**DATA FOR THE TASK**
=== Section Start ===
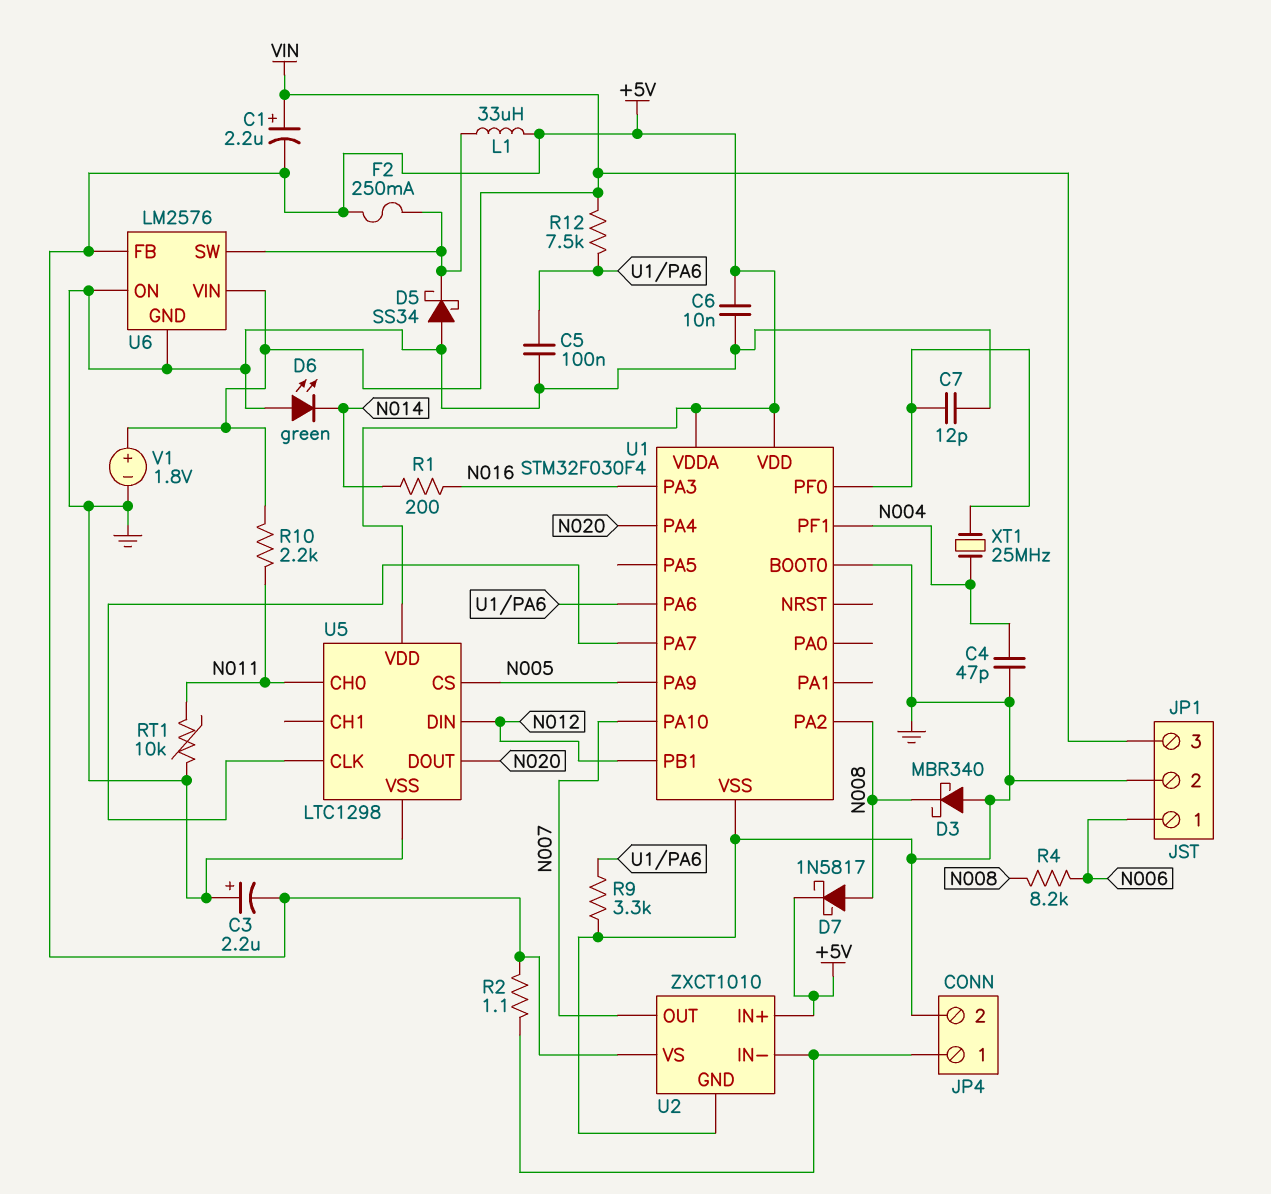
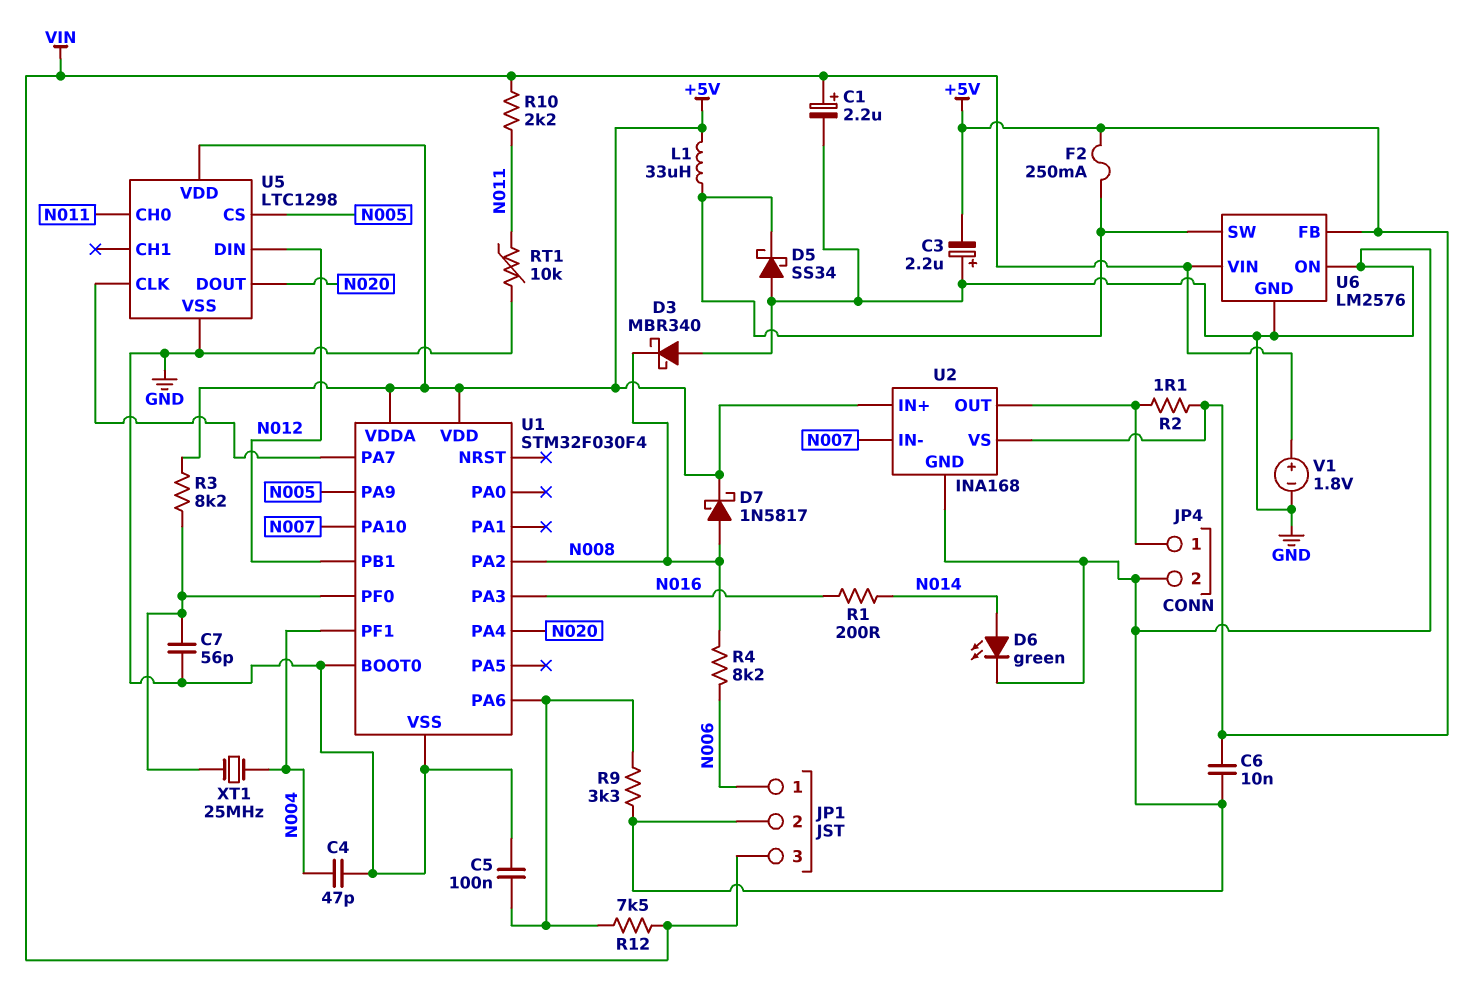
C1: 2.2uF (plus VIN, minus +5V) -> 2.2uF (plus VIN, minus GND)
C7: 12pF (GND, U1/PF0) -> 56pF (GND, U1/PF0)
D6: LED green (A GND, K N014) -> LED green (A N014, K GND)
R3: none -> 8.2k (+5V, U1/PF0)
U2: ZXCT1010 -> INA168
U2 pin IN-: JP4/1 -> N007
U2 pin OUT: N007 -> JP4/1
=== Section End ===
**WORK INSTRUCTION**
Exclude the pictures and transcribe all of the entries exactly.

**SOLUTION TO THE PROBLEM**
C1: 2.2uF (plus VIN, minus +5V) -> 2.2uF (plus VIN, minus GND)
C7: 12pF (GND, U1/PF0) -> 56pF (GND, U1/PF0)
D6: LED green (A GND, K N014) -> LED green (A N014, K GND)
R3: none -> 8.2k (+5V, U1/PF0)
U2: ZXCT1010 -> INA168
U2 pin IN-: JP4/1 -> N007
U2 pin OUT: N007 -> JP4/1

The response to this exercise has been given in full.